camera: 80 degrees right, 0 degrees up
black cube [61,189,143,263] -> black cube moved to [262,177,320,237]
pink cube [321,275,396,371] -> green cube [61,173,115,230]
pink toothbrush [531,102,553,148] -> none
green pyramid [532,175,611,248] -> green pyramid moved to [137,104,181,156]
==
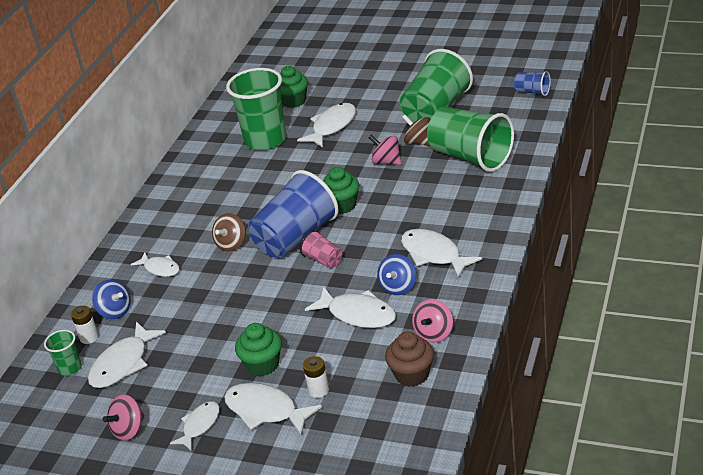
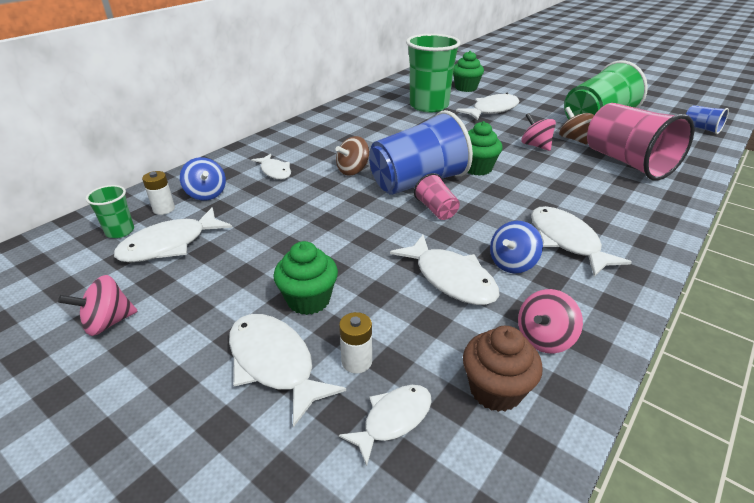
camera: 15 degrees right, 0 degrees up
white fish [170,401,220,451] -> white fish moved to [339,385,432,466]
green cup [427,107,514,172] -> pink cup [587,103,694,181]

> Exercise aim
The required answer is the exact run of lines above starting at the line with "camera: 80 degrees right, 0 degrees up" and ending at the line with "green pyramid [532,175,611,248]", with both ends present.

> Finished exercise
camera: 80 degrees right, 0 degrees up
black cube [61,189,143,263] -> black cube moved to [262,177,320,237]
pink cube [321,275,396,371] -> green cube [61,173,115,230]
pink toothbrush [531,102,553,148] -> none
green pyramid [532,175,611,248] -> green pyramid moved to [137,104,181,156]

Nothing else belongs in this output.